YOUR GOAL:
Omit any picture, and return the remaining data exactly as written.

[Scene change data]
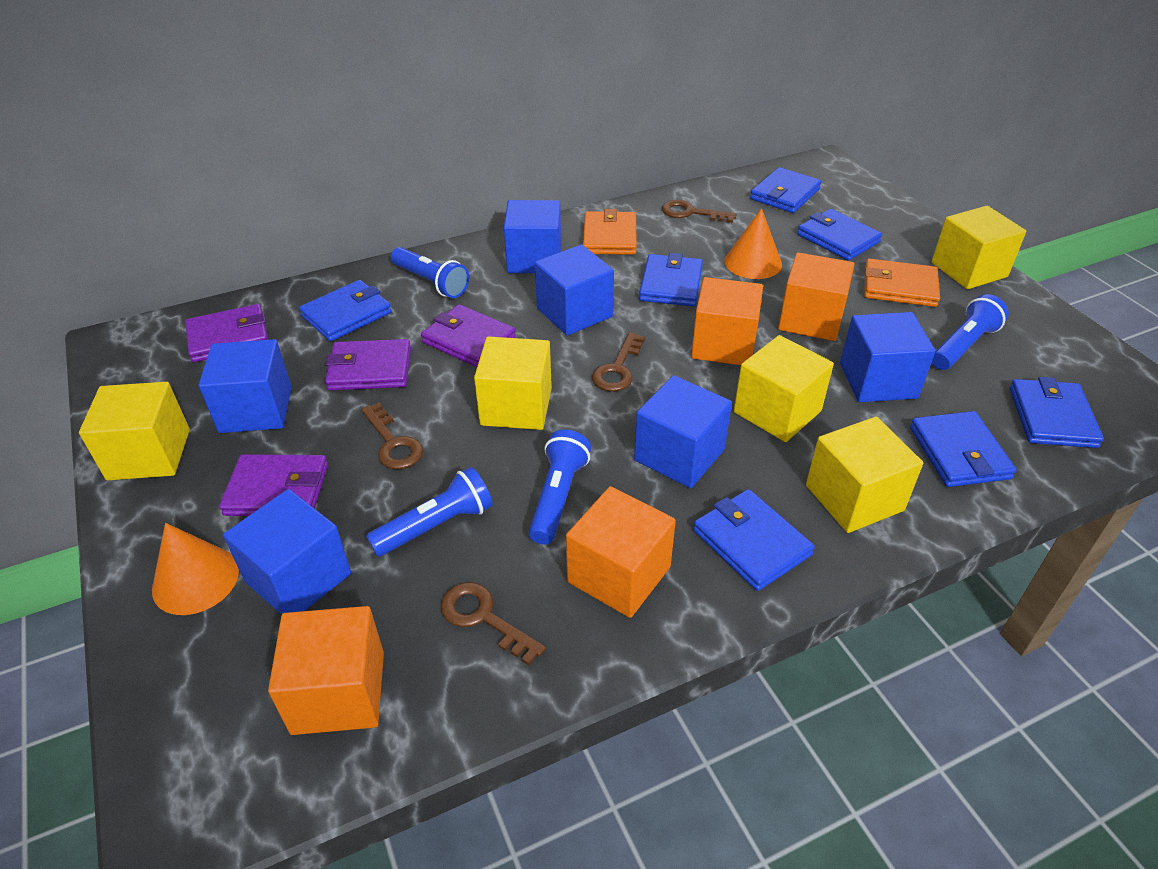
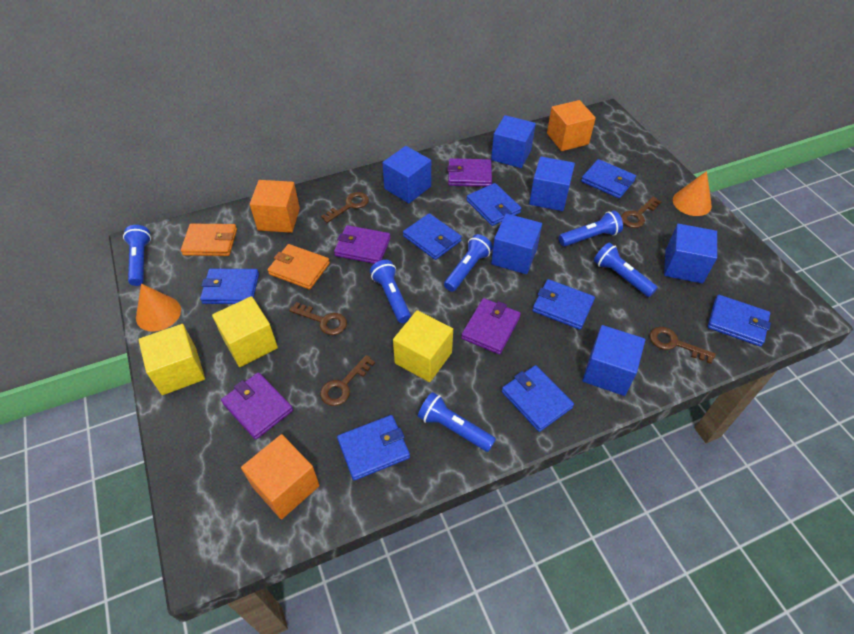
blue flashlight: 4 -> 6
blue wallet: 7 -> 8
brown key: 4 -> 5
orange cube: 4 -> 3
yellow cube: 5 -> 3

RESULT OF THIS EXERCISE:
blue flashlight: 4 -> 6
blue wallet: 7 -> 8
brown key: 4 -> 5
orange cube: 4 -> 3
yellow cube: 5 -> 3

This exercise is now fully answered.